(Data provided)

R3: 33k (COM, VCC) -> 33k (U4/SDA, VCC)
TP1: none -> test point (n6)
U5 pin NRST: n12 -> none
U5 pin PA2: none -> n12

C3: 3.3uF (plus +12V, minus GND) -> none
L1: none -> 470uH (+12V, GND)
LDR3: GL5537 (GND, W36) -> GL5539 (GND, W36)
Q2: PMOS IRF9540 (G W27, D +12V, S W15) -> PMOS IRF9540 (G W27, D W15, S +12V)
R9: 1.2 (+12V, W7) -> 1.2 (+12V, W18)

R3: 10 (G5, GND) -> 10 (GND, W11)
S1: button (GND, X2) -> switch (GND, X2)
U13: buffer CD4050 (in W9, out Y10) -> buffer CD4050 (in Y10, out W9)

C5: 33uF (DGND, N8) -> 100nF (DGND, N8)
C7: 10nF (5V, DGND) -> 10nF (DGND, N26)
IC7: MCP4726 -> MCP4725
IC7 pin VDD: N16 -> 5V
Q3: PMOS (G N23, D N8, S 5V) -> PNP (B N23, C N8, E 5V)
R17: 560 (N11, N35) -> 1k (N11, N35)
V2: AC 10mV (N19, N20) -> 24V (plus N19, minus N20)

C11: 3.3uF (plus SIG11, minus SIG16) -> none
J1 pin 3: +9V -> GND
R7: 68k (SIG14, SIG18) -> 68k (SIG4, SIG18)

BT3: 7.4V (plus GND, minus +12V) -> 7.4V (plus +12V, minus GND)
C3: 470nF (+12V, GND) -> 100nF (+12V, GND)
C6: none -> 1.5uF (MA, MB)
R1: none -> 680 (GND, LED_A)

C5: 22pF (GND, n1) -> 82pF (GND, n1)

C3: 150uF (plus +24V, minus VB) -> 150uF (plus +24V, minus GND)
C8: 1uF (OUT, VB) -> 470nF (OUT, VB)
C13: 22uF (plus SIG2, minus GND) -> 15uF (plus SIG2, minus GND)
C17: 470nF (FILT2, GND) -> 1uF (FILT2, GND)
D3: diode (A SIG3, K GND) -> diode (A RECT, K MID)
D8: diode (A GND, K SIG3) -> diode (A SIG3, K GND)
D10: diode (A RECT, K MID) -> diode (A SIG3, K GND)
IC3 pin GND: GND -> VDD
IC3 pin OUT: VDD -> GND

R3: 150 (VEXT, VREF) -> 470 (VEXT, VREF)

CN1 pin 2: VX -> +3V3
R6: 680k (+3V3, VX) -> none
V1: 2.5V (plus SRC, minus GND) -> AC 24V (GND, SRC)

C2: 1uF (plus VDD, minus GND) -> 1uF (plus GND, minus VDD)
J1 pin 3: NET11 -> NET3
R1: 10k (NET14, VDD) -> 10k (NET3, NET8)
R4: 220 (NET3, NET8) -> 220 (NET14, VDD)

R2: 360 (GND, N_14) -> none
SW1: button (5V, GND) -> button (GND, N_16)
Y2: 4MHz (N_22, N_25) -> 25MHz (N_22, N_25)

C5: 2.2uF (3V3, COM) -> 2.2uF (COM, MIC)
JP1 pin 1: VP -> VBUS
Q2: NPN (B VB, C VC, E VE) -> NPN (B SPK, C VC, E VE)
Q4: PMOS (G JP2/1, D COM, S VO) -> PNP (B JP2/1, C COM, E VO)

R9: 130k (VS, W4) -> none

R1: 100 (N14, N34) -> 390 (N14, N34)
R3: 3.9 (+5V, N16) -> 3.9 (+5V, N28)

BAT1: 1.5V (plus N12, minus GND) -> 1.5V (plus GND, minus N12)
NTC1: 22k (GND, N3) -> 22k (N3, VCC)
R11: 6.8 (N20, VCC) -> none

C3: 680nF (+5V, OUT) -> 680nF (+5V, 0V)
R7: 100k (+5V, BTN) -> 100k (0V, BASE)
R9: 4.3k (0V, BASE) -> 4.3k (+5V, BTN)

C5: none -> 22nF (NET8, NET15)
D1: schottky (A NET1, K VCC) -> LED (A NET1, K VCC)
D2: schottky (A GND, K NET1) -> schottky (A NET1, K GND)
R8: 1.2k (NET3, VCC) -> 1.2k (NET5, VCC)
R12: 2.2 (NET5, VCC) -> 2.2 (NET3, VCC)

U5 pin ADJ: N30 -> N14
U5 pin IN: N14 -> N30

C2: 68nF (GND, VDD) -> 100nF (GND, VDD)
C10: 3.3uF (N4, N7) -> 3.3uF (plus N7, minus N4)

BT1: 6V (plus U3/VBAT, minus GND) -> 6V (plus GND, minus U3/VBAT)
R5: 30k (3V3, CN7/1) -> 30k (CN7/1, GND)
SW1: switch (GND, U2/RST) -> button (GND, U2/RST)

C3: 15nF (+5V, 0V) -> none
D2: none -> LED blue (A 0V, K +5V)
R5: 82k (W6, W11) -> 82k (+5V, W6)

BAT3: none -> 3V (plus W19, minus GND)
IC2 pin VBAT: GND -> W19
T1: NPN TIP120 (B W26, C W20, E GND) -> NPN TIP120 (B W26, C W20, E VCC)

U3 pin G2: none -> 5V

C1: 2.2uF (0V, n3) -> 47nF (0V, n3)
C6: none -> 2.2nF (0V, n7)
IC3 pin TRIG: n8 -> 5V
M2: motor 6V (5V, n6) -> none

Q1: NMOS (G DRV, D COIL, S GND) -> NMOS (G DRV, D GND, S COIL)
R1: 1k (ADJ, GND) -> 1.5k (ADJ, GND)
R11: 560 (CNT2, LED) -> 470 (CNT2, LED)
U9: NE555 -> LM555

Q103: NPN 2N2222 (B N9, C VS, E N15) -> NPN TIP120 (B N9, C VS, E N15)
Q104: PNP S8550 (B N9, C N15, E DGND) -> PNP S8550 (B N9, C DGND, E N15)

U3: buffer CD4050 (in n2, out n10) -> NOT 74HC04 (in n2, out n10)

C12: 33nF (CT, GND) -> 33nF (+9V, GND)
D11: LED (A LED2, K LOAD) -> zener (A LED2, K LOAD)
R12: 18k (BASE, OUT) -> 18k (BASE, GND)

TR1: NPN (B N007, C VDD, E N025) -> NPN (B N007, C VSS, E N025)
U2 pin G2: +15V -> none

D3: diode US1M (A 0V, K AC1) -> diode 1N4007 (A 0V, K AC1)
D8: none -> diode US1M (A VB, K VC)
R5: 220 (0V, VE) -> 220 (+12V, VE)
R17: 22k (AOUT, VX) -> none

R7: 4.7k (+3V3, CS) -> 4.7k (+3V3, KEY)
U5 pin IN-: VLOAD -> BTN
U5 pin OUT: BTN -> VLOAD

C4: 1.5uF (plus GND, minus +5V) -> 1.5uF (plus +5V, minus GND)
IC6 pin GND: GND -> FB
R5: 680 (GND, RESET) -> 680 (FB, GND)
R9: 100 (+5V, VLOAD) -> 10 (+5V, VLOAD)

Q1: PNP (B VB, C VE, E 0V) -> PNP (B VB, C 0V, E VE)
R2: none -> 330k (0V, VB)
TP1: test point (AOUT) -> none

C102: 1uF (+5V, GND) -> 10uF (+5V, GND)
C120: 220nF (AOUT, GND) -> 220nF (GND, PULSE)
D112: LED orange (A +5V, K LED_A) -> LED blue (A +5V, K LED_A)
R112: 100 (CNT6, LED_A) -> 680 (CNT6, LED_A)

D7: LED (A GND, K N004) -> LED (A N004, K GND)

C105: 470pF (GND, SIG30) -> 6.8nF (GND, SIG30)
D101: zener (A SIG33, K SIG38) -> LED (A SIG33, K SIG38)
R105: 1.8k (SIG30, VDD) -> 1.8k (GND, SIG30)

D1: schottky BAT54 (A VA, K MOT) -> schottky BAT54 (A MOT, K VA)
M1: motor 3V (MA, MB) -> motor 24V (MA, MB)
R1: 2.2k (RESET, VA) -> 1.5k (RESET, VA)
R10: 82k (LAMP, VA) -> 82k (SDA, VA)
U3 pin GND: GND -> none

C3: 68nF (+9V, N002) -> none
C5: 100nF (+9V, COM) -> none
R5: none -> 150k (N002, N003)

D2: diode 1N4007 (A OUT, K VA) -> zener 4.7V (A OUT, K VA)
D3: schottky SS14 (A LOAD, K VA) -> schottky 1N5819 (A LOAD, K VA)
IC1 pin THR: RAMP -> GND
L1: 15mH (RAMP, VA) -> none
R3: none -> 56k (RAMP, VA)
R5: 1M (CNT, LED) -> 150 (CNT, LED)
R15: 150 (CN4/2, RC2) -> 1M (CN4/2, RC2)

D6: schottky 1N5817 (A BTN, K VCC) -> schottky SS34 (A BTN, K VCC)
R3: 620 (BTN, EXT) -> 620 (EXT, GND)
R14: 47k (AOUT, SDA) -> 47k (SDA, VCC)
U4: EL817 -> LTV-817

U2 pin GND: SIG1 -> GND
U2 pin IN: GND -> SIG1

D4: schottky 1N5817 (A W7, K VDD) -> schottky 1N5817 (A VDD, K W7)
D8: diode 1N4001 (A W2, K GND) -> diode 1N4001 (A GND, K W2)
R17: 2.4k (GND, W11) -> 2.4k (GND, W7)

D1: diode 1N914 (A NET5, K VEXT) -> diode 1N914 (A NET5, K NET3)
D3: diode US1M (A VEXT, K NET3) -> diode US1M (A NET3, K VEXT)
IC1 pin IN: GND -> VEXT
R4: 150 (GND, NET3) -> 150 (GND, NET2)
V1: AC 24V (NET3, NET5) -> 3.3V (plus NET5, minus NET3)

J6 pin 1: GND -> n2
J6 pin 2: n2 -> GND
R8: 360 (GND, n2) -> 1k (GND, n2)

(End Data provided)

What you are asked to do ->
Set down, exactly as they stand above, the lines starting with the line with "R1: 10k (NET14, VDD) -> 10k (NET3, NET8)" and going on through the line with "C5: 2.2uF (3V3, COM) -> 2.2uF (COM, MIC)", and no others.

Solution for this task ->
R1: 10k (NET14, VDD) -> 10k (NET3, NET8)
R4: 220 (NET3, NET8) -> 220 (NET14, VDD)

R2: 360 (GND, N_14) -> none
SW1: button (5V, GND) -> button (GND, N_16)
Y2: 4MHz (N_22, N_25) -> 25MHz (N_22, N_25)

C5: 2.2uF (3V3, COM) -> 2.2uF (COM, MIC)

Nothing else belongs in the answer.